Extracted records
= = = =
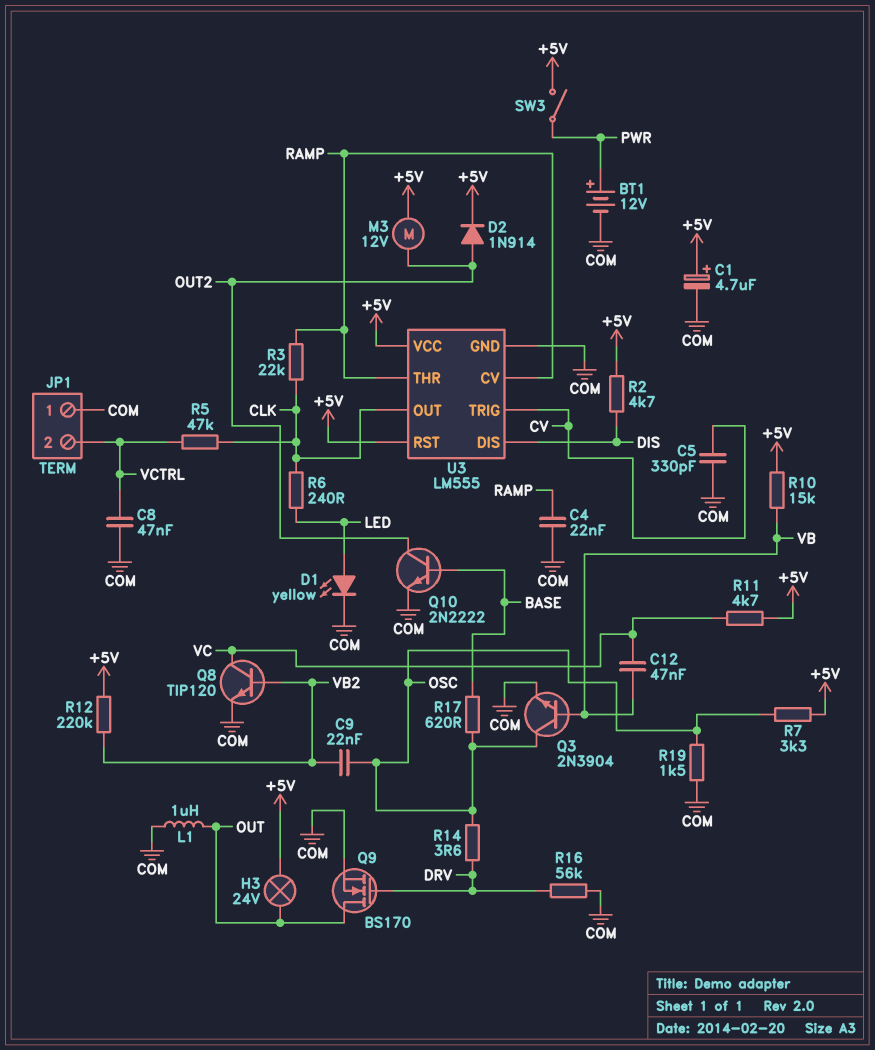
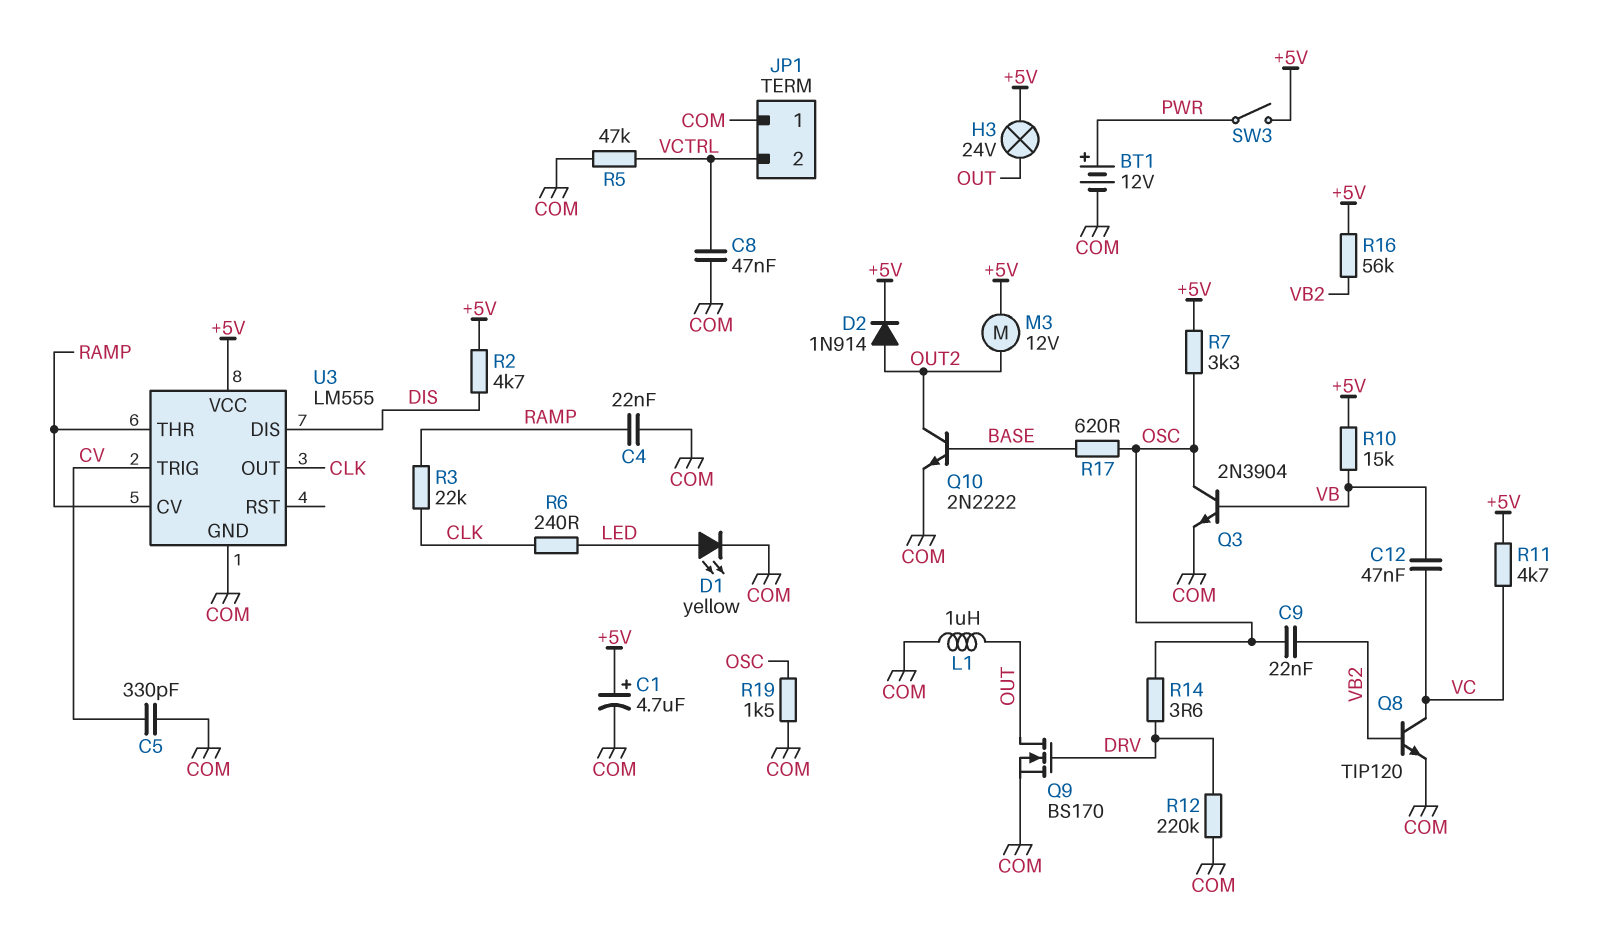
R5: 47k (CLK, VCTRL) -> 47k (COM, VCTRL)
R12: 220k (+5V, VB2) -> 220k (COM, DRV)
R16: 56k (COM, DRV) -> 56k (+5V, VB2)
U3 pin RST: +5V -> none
= = = =
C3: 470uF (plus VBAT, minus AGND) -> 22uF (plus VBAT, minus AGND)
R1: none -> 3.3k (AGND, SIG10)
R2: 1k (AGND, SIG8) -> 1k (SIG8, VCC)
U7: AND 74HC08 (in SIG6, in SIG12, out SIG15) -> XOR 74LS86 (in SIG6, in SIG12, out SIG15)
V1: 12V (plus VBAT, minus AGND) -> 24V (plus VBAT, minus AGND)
= = = =
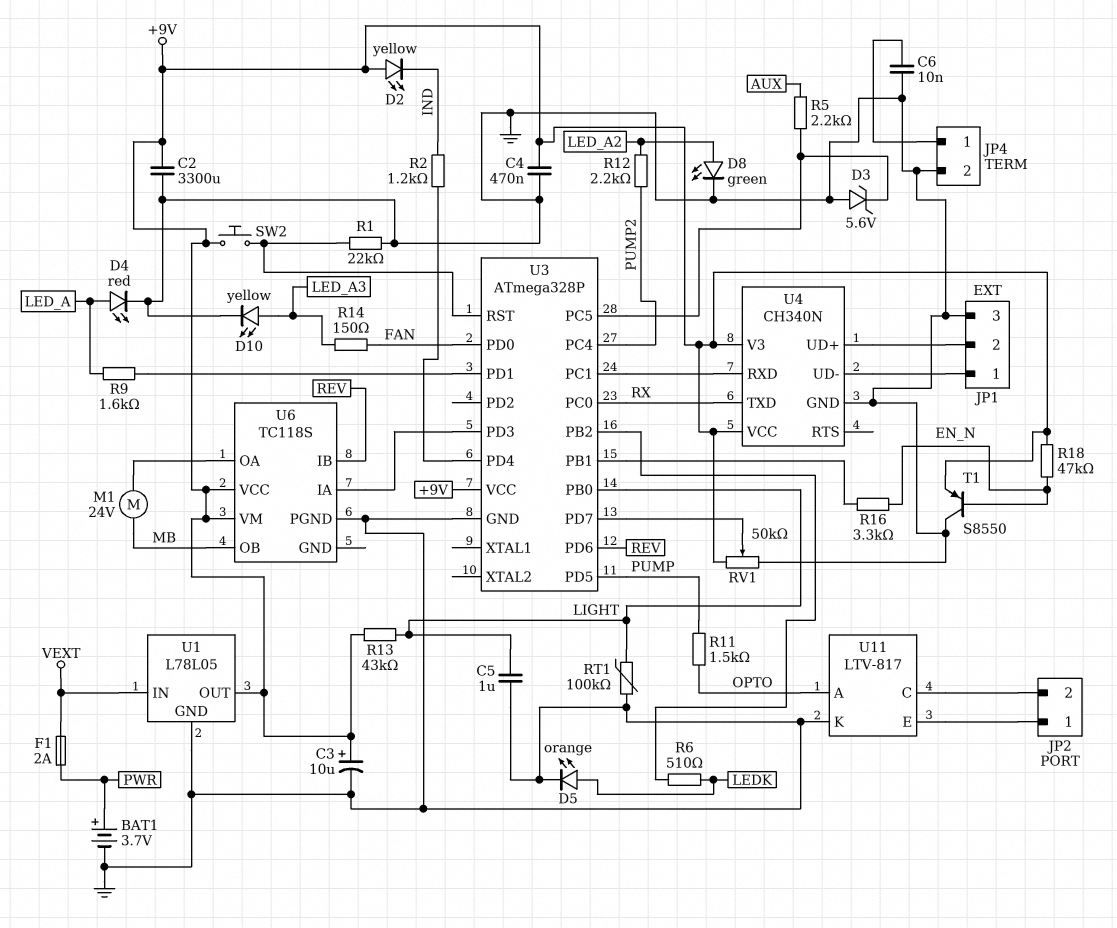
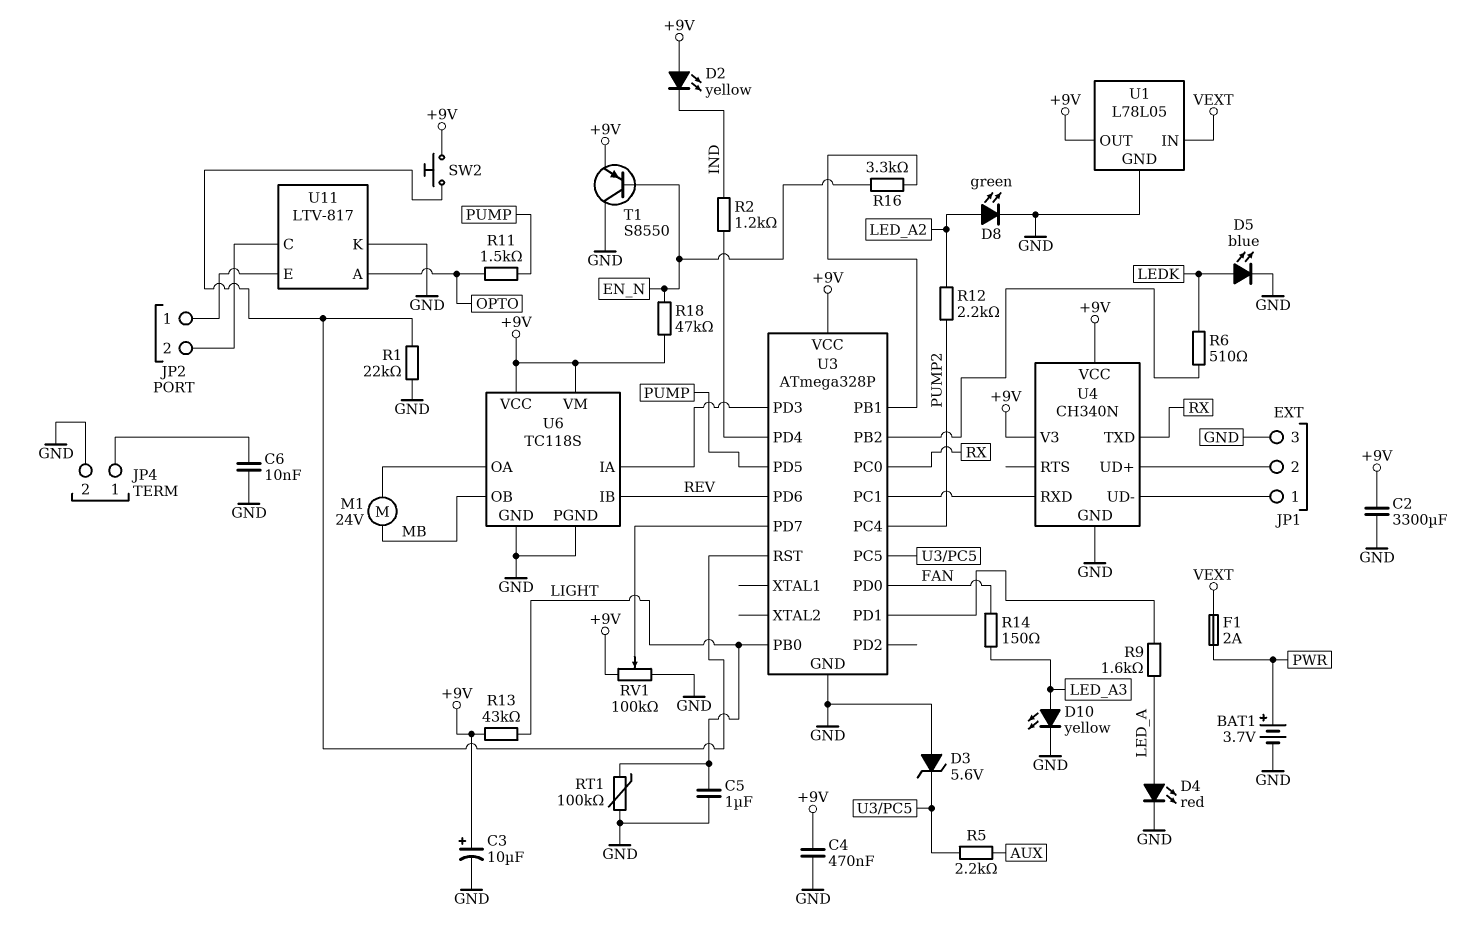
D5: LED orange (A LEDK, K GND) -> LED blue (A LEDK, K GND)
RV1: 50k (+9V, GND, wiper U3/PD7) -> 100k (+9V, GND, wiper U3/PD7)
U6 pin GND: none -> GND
= = = =
Work instructions
Go through the entries above and report each line with the string "plus" in it.

Result
C3: 470uF (plus VBAT, minus AGND) -> 22uF (plus VBAT, minus AGND)
V1: 12V (plus VBAT, minus AGND) -> 24V (plus VBAT, minus AGND)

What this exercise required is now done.